Only lines holding the word "pink" are wanted from the records; copy all of them.

▶ **RECORDED INFORMATION**
^^^^^^^^^^^^^^^^

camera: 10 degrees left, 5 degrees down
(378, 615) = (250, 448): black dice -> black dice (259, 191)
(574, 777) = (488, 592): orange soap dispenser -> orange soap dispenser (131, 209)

^^^^^^^^^^^^^^^^

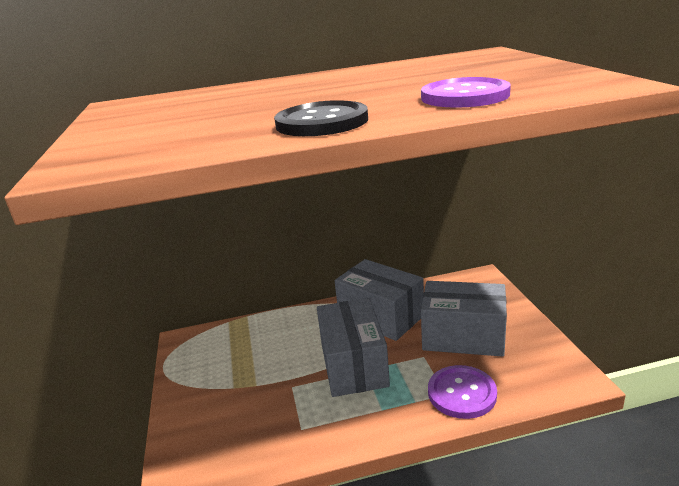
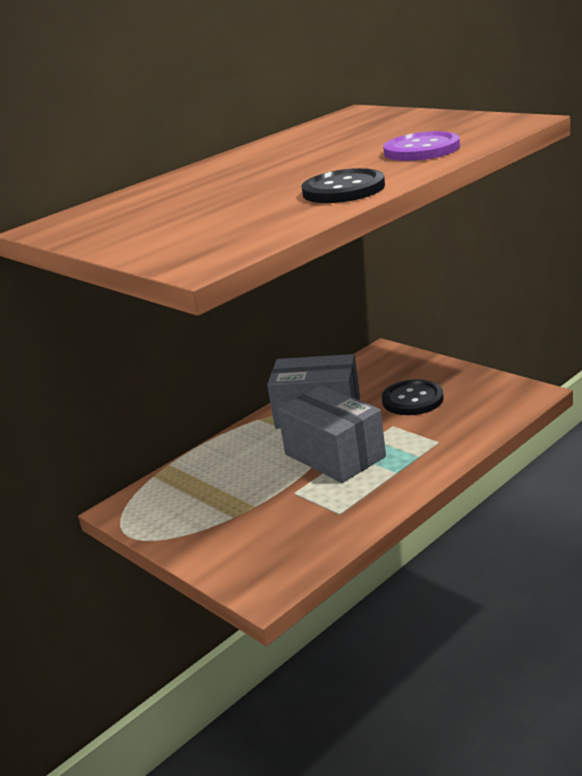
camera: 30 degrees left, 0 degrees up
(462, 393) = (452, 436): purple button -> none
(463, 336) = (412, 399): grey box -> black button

^^^^^^^^^^^^^^^^

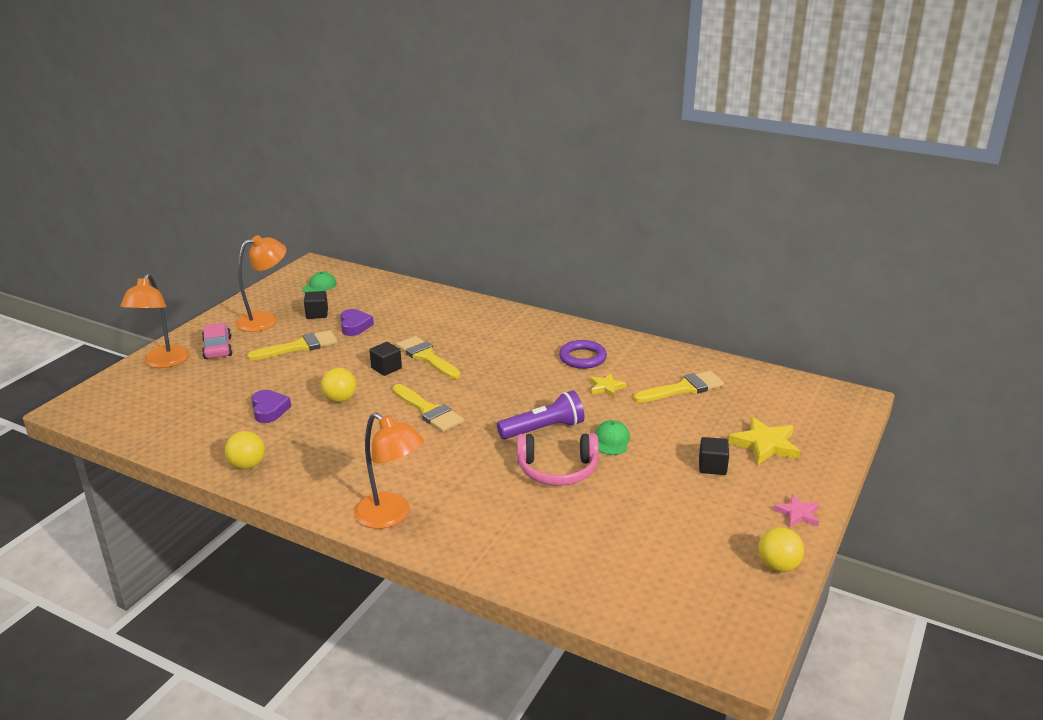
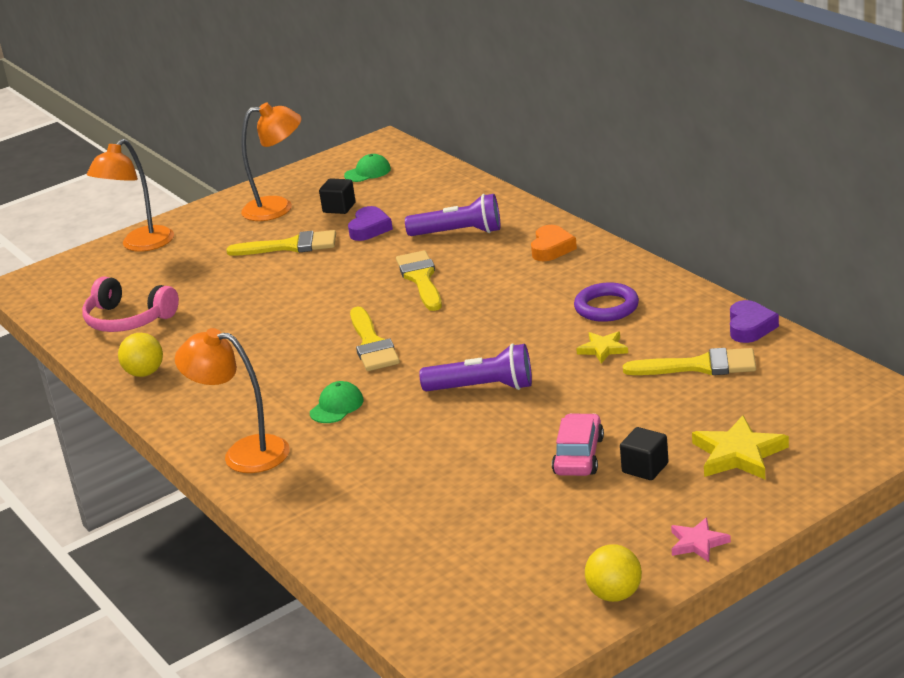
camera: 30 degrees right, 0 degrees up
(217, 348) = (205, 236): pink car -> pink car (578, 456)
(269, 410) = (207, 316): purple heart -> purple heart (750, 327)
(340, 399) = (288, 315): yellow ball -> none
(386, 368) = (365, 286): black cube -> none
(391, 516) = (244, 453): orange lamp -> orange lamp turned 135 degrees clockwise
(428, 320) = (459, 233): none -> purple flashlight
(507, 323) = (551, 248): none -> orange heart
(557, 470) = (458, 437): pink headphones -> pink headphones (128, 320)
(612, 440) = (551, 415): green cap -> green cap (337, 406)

^^^^^^^^^^^^^^^^

▶ **EXERCISE ANSWER**
(217, 348) = (205, 236): pink car -> pink car (578, 456)
(557, 470) = (458, 437): pink headphones -> pink headphones (128, 320)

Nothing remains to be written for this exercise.